◆ EXERCISE OBJECTIVE ◆
Each line from the one that contains "R4: 33k (N4, VA) -> 33k (GND, N3)" through the last line of the listing below is to be returned exactly as it stands, and nothing else.

Segment Open

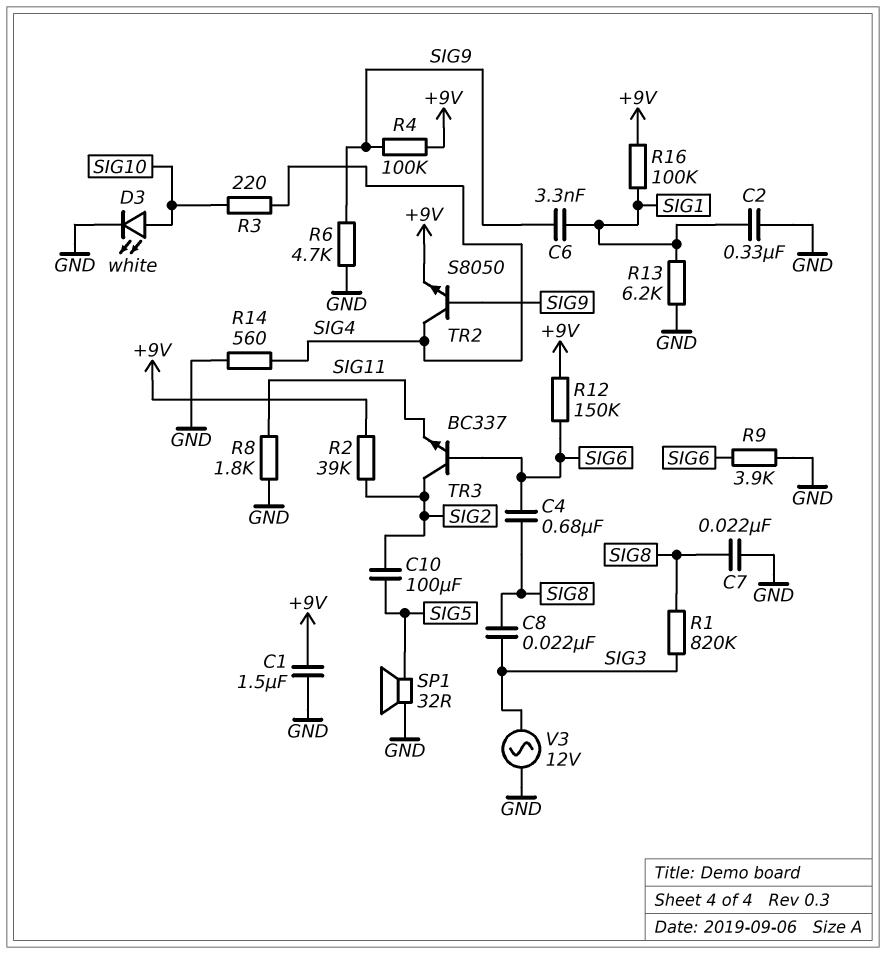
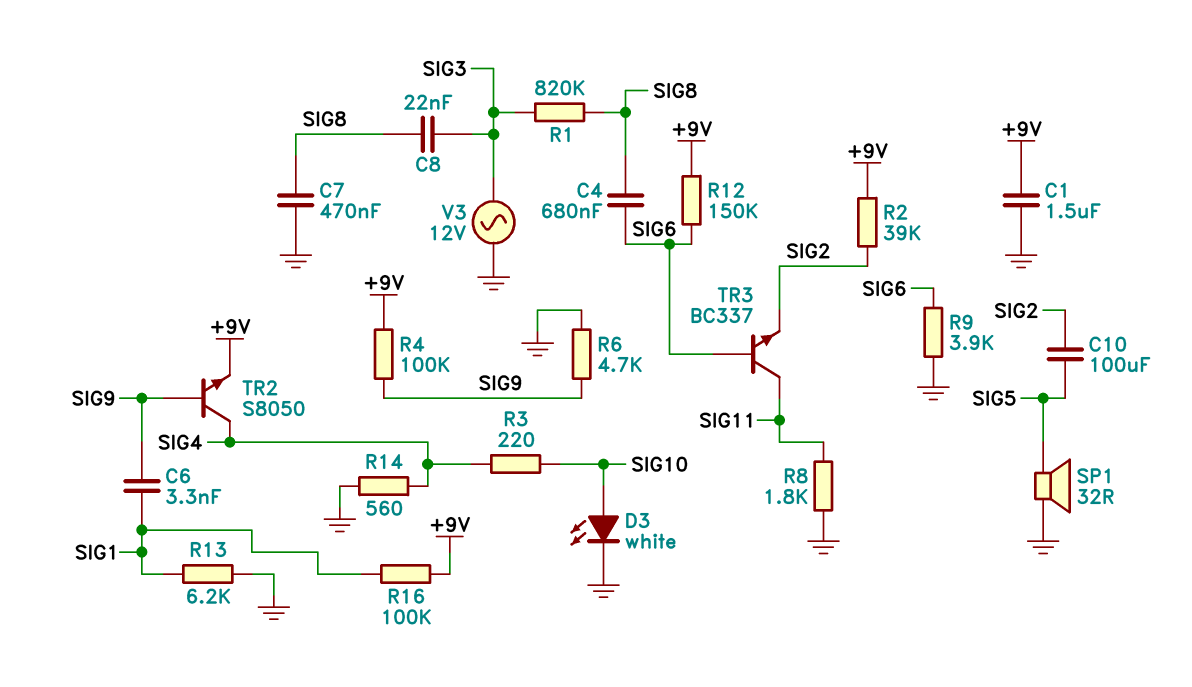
C2: 330nF (GND, SIG1) -> none
C7: 22nF (GND, SIG8) -> 470nF (GND, SIG8)
TR3: NPN BC337 (B SIG6, C SIG2, E SIG11) -> NPN BC337 (B SIG6, C SIG11, E SIG2)

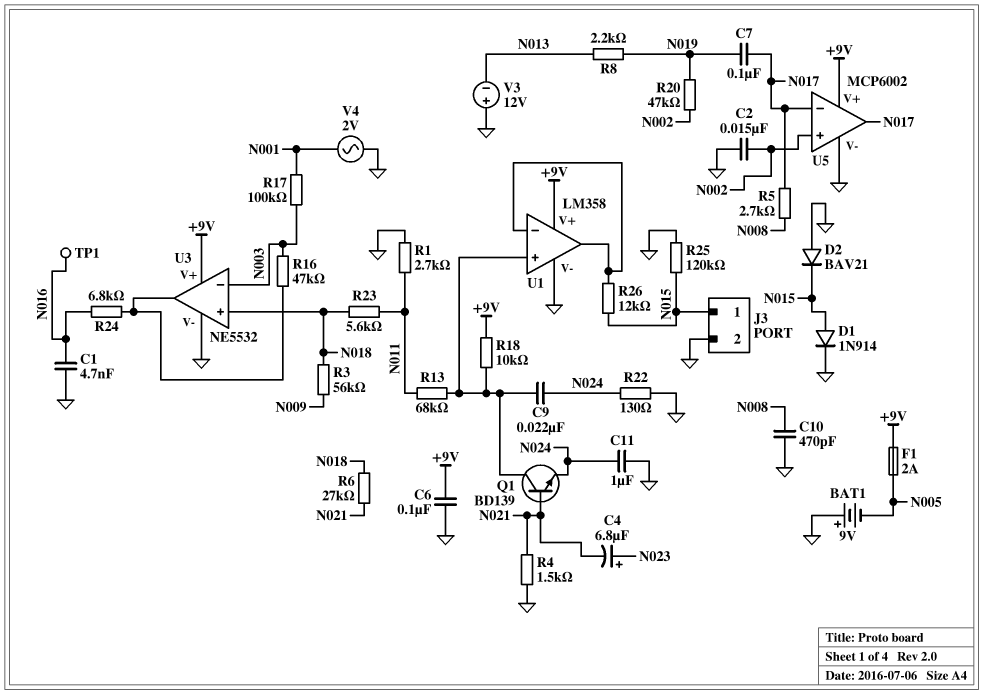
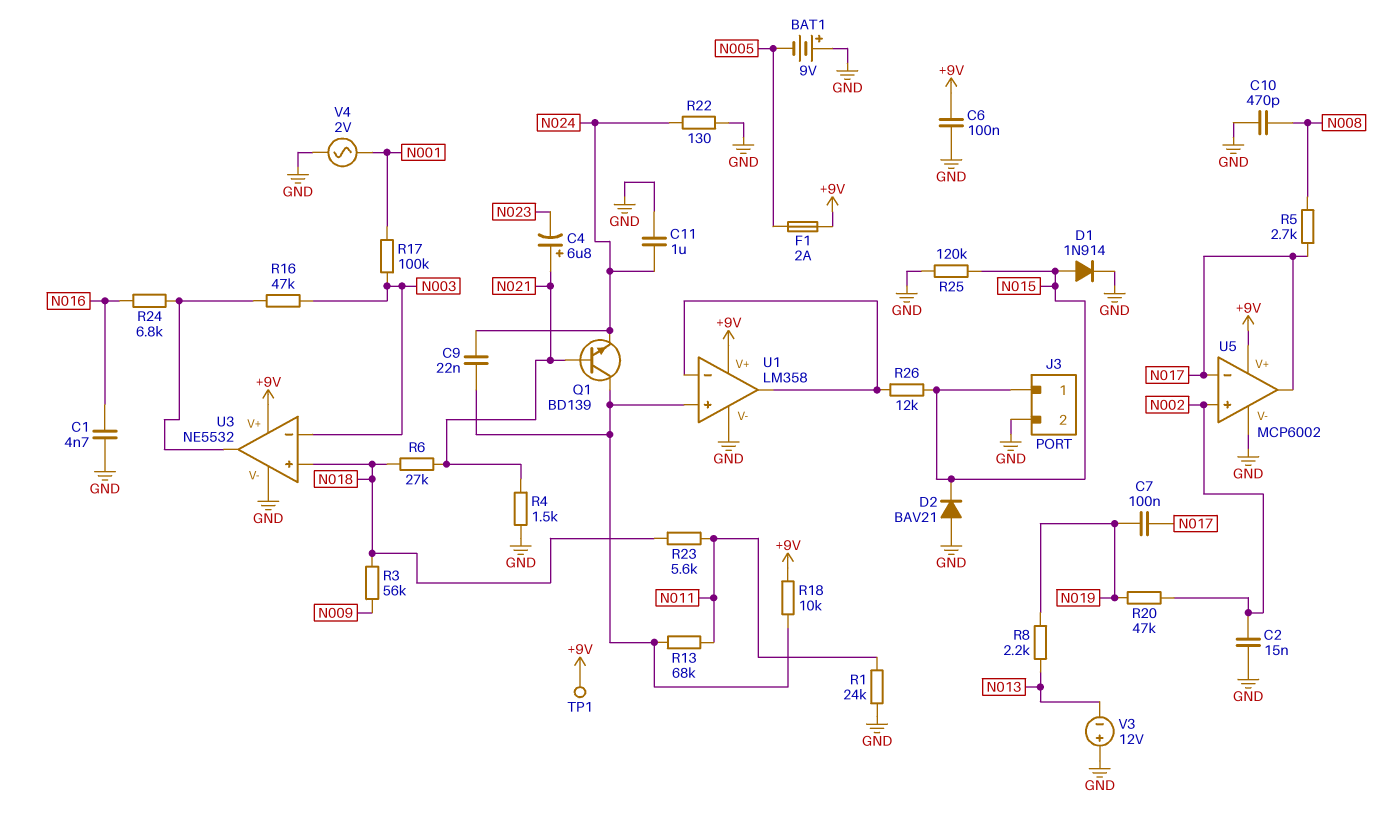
C4: 6.8uF (plus N023, minus N021) -> 6.8uF (plus N021, minus N023)
R1: 2.7k (GND, N011) -> 24k (GND, N011)
TP1: test point (N016) -> test point (+9V)

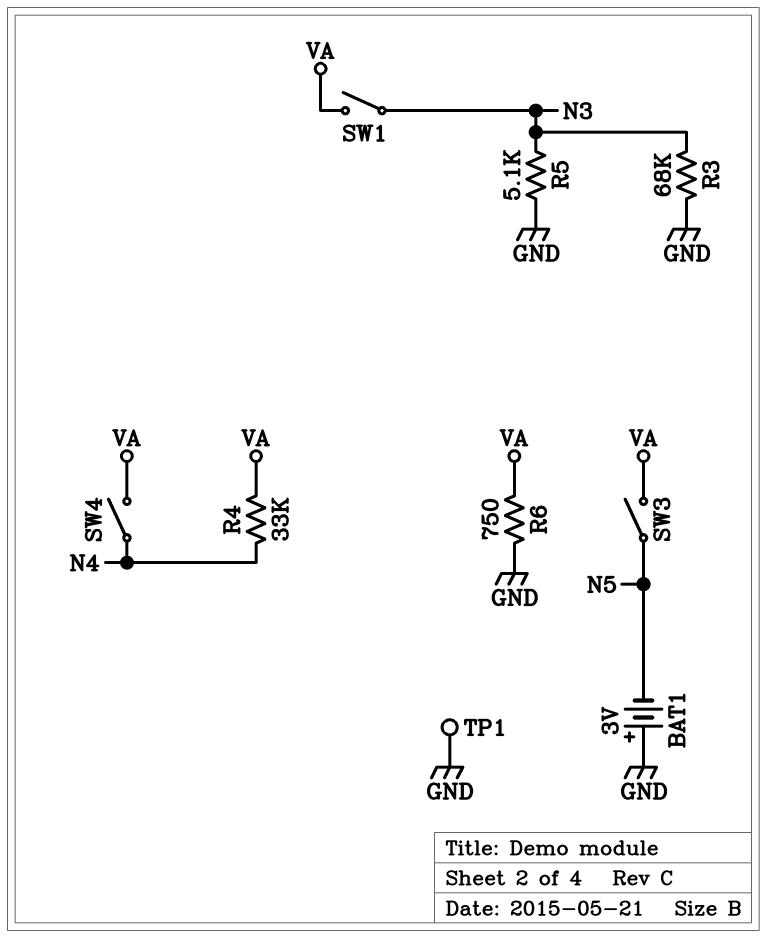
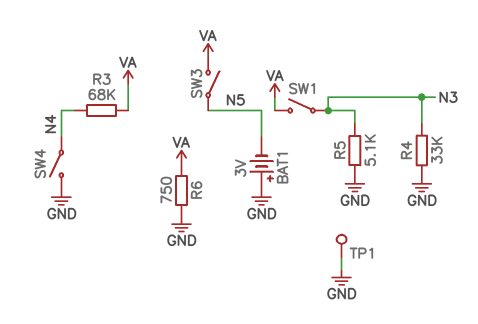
R3: 68k (GND, N3) -> 68k (N4, VA)
R4: 33k (N4, VA) -> 33k (GND, N3)
SW4: switch (N4, VA) -> switch (GND, N4)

Segment Closed

◆ COMPLETED TASK ◆
R4: 33k (N4, VA) -> 33k (GND, N3)
SW4: switch (N4, VA) -> switch (GND, N4)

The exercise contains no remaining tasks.